DO THIS
Restate exactly the lines below, from the one containing "segment <item>carcinoma</item> (SVG masks)" through the final line, and leave out the pictures.

--- start of DATA SHOWN ---

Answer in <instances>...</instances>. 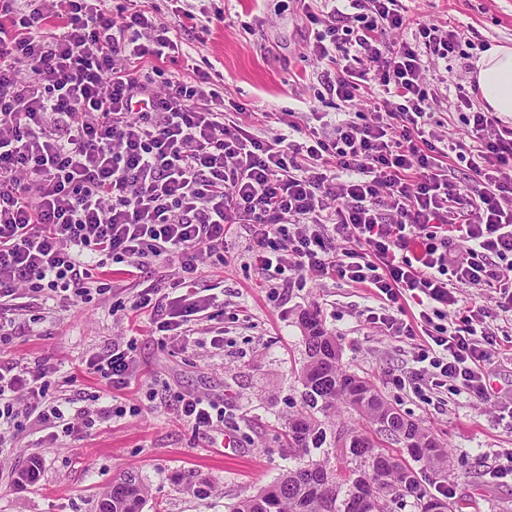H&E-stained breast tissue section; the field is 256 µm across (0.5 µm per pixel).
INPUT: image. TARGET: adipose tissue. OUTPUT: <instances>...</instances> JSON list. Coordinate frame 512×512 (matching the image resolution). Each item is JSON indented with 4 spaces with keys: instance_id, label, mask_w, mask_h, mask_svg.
<instances>
[{
    "instance_id": "ef3b65f1",
    "label": "adipose tissue",
    "mask_w": 512,
    "mask_h": 512,
    "mask_svg": "<svg viewBox=\"0 0 512 512\" xmlns=\"http://www.w3.org/2000/svg\"><path fill=\"white\" fill-rule=\"evenodd\" d=\"M475 66L472 79L484 109L512 117V46L491 45Z\"/></svg>"
}]
</instances>
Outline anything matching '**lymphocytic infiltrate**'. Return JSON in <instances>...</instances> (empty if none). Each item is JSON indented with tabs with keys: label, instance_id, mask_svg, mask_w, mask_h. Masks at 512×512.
I'll return each instance as SVG.
<instances>
[{
	"label": "lymphocytic infiltrate",
	"instance_id": "1",
	"mask_svg": "<svg viewBox=\"0 0 512 512\" xmlns=\"http://www.w3.org/2000/svg\"><path fill=\"white\" fill-rule=\"evenodd\" d=\"M110 0H0V342L8 340V299L88 300L111 291L99 274L115 264L146 273L177 258L185 292L134 300L158 331L183 328L209 309L189 298L201 255H224L231 225H249L262 270L293 259L299 281L337 278L370 289L380 311L372 323L413 341L415 372L400 387L423 395L448 387L491 402L486 365L498 343L489 311H458V285L497 288L512 312V127L470 109L468 141L435 145L422 76L460 47L462 31L408 26L398 0H348L322 11L302 0L312 54L335 64L325 84L343 102L368 98L372 117L338 120L333 134L289 122L267 141L214 106L210 77L167 80L157 89L138 61L179 53L174 29L145 0L111 9ZM466 163L472 183L449 172L448 153ZM389 197L380 212L379 192ZM462 242L454 249L451 239ZM420 299L406 317L408 299ZM52 373L0 364V447L11 437L27 394L39 418L68 437L93 428L89 414L48 401Z\"/></svg>",
	"mask_w": 512,
	"mask_h": 512
}]
</instances>
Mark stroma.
I'll return each instance as SVG.
<instances>
[{
    "mask_svg": "<svg viewBox=\"0 0 512 512\" xmlns=\"http://www.w3.org/2000/svg\"><path fill=\"white\" fill-rule=\"evenodd\" d=\"M158 22L178 30L182 55L159 63L157 84L208 72L225 105L244 104L241 125L266 140L287 133L285 113L310 108L354 118L368 114L360 99L328 95V62L307 48L313 38L300 0H150ZM416 21L449 24L476 33L485 44L512 45V0H403ZM467 60L432 62L426 78L436 139H467L466 111L448 109L457 86H469ZM248 225H233L226 260L206 259L195 293L209 298L206 315L190 333L163 339L147 315L131 305L145 288L170 292L183 276L174 257L153 263L139 278L119 275V286L93 300L60 303L16 299L14 335L0 343V362L43 364L54 370L53 389L97 424L74 439L52 436L28 407L0 452V512H98L113 484L131 475L146 490L142 512H225L227 504L257 494L292 461L288 421L300 410L298 373L306 360L301 316L318 313L334 337L343 371L370 380L409 420L433 432L448 449V473L431 476L430 492L447 488L459 512H512V476L498 477L512 449V419L486 405L442 391L423 399L396 387L393 375L414 365L410 344L396 341L367 320L376 299L341 280L294 286L290 259L266 272L251 252ZM506 338L487 372L496 400H512V322L489 319ZM130 349L133 368L113 386L90 374L87 362L111 350ZM194 394L224 409V422L197 431L175 410ZM111 415H101L102 397ZM42 458L37 481L20 475Z\"/></svg>",
    "mask_w": 512,
    "mask_h": 512,
    "instance_id": "1",
    "label": "stroma"
}]
</instances>
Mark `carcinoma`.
<instances>
[{
	"label": "carcinoma",
	"mask_w": 512,
	"mask_h": 512,
	"mask_svg": "<svg viewBox=\"0 0 512 512\" xmlns=\"http://www.w3.org/2000/svg\"><path fill=\"white\" fill-rule=\"evenodd\" d=\"M307 360L299 379L303 387L301 416L288 426V447L334 449V456L300 460L280 481L258 494L227 506L226 512H390L392 496L431 497L419 472L401 461L393 444L411 447L410 457L442 472L447 449L429 431L405 418L366 379L339 367L336 342L321 320L301 317ZM354 411L366 425L336 426V405ZM336 458L339 467L330 465ZM144 489L131 480L112 485L99 512H140Z\"/></svg>",
	"instance_id": "obj_1"
}]
</instances>
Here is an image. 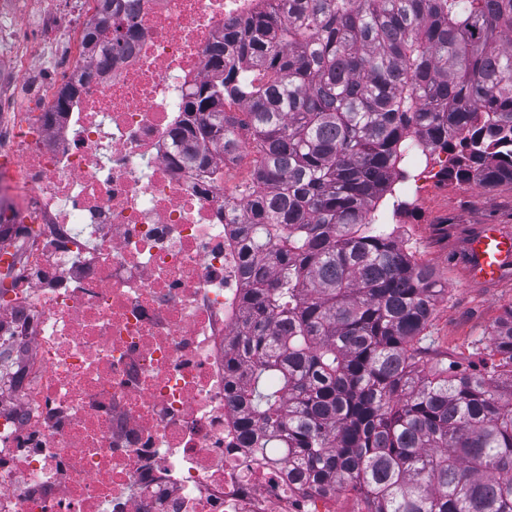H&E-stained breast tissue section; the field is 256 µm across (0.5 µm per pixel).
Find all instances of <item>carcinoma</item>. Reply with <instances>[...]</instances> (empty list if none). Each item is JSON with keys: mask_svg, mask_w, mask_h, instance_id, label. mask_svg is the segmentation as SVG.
<instances>
[{"mask_svg": "<svg viewBox=\"0 0 512 512\" xmlns=\"http://www.w3.org/2000/svg\"><path fill=\"white\" fill-rule=\"evenodd\" d=\"M114 2L90 54L125 43ZM209 56L173 140L192 169L239 149L238 100L260 148L224 360L242 438L368 512H512V308L481 368L430 354L440 289L378 210L419 144L457 152L450 182L512 183V0H270Z\"/></svg>", "mask_w": 512, "mask_h": 512, "instance_id": "carcinoma-1", "label": "carcinoma"}]
</instances>
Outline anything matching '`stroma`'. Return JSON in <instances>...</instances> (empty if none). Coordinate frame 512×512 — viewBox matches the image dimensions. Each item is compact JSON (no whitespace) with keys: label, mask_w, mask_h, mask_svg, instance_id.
<instances>
[{"label":"stroma","mask_w":512,"mask_h":512,"mask_svg":"<svg viewBox=\"0 0 512 512\" xmlns=\"http://www.w3.org/2000/svg\"><path fill=\"white\" fill-rule=\"evenodd\" d=\"M451 151L429 155L398 187L405 212L395 214L410 251L433 273L441 289L425 331L433 352L460 368L477 363L478 349L512 306V269L503 281L485 285L469 279L463 252L481 225L497 224L512 235V183L494 185L448 182L455 165Z\"/></svg>","instance_id":"stroma-1"}]
</instances>
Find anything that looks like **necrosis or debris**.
Here are the masks:
<instances>
[{"instance_id": "obj_1", "label": "necrosis or debris", "mask_w": 512, "mask_h": 512, "mask_svg": "<svg viewBox=\"0 0 512 512\" xmlns=\"http://www.w3.org/2000/svg\"><path fill=\"white\" fill-rule=\"evenodd\" d=\"M28 6L0 0V88L49 69L26 127L0 98V204L38 230L23 257L0 248V268L27 276L8 285L16 313L0 335L34 337L22 415L0 416V442L25 451L0 468V512H336L245 446L224 398L246 288L224 217L254 170L232 154L201 175L170 149L210 48L267 0H121L112 23L135 34L93 59L81 41L99 0L37 17L67 32L43 59Z\"/></svg>"}]
</instances>
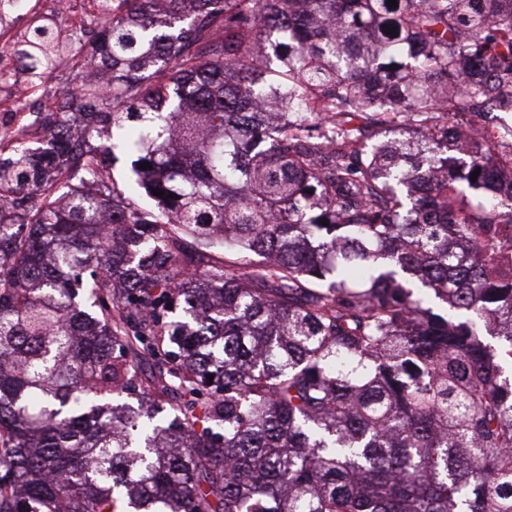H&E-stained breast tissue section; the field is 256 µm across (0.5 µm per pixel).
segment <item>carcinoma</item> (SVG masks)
Wrapping results in <instances>:
<instances>
[{
	"instance_id": "carcinoma-1",
	"label": "carcinoma",
	"mask_w": 512,
	"mask_h": 512,
	"mask_svg": "<svg viewBox=\"0 0 512 512\" xmlns=\"http://www.w3.org/2000/svg\"><path fill=\"white\" fill-rule=\"evenodd\" d=\"M94 2L14 42L0 512H512V0ZM45 101L34 96V99L23 110L17 112H0V136L5 133L13 139H22L34 144L42 136L41 119Z\"/></svg>"
}]
</instances>
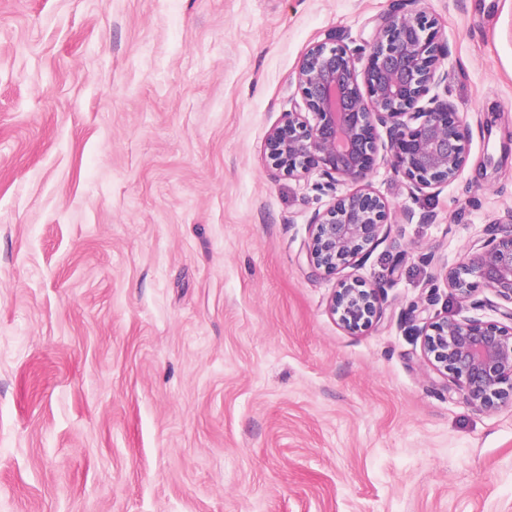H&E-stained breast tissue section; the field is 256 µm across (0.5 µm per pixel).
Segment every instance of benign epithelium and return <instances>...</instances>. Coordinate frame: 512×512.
Returning <instances> with one entry per match:
<instances>
[{"instance_id":"obj_1","label":"benign epithelium","mask_w":512,"mask_h":512,"mask_svg":"<svg viewBox=\"0 0 512 512\" xmlns=\"http://www.w3.org/2000/svg\"><path fill=\"white\" fill-rule=\"evenodd\" d=\"M409 16L388 14L355 54L334 41L310 48L298 72L300 100L265 144L272 166L290 177L317 172L316 189L331 195L327 208L308 224L307 263L326 274L362 264L387 233L389 204L365 184L378 164V127L388 128L394 169L411 191H439L456 180L465 164L468 127L445 103L425 108L421 99L435 83L441 53L433 23L422 5ZM348 183L361 188L341 190ZM462 302L482 291L501 320L448 319L436 313L420 319L424 354L446 381L479 412L512 398V226L501 235L476 240L462 259L439 273ZM332 314L357 332L384 316L382 286L357 278L339 281Z\"/></svg>"}]
</instances>
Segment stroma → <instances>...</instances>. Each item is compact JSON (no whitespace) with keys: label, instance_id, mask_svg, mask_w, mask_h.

--- end of DATA SHOWN ---

RESPONSE TO THE TASK
segment <item>carcinoma</item> (SVG masks)
Wrapping results in <instances>:
<instances>
[{
	"instance_id": "carcinoma-1",
	"label": "carcinoma",
	"mask_w": 512,
	"mask_h": 512,
	"mask_svg": "<svg viewBox=\"0 0 512 512\" xmlns=\"http://www.w3.org/2000/svg\"><path fill=\"white\" fill-rule=\"evenodd\" d=\"M94 2L14 42L0 512H512V0ZM45 101L34 96V99L23 110L17 112H0V136L5 133L13 139H22L34 144L42 136L41 119Z\"/></svg>"
}]
</instances>
H&E-stained breast tissue section; the field is 256 µm across (0.5 µm per pixel).
Segment every instance of benign epithelium and return <instances>...</instances>. Coordinate frame: 512×512.
Returning <instances> with one entry per match:
<instances>
[{"instance_id":"obj_1","label":"benign epithelium","mask_w":512,"mask_h":512,"mask_svg":"<svg viewBox=\"0 0 512 512\" xmlns=\"http://www.w3.org/2000/svg\"><path fill=\"white\" fill-rule=\"evenodd\" d=\"M409 16L388 14L355 54L334 41L310 48L298 72L300 100L265 144L272 166L290 177L317 172L316 189L331 195L327 208L308 224L307 263L326 274L362 264L387 233L389 204L365 184L378 164V127L388 128L394 169L411 191H439L456 180L465 164L468 127L445 103L425 108L421 99L435 83L441 53L433 23L422 5ZM348 183L361 188L341 190ZM462 302L482 291L501 320L448 319L436 313L420 319L424 354L446 381L479 412L512 398V226L501 235L476 240L462 259L439 273ZM332 314L357 332L384 316L382 286L357 278L339 281Z\"/></svg>"}]
</instances>
Segment stroma → <instances>...</instances>. Each item is compact JSON (no whitespace) with keys: label, instance_id, mask_svg, mask_w, mask_h.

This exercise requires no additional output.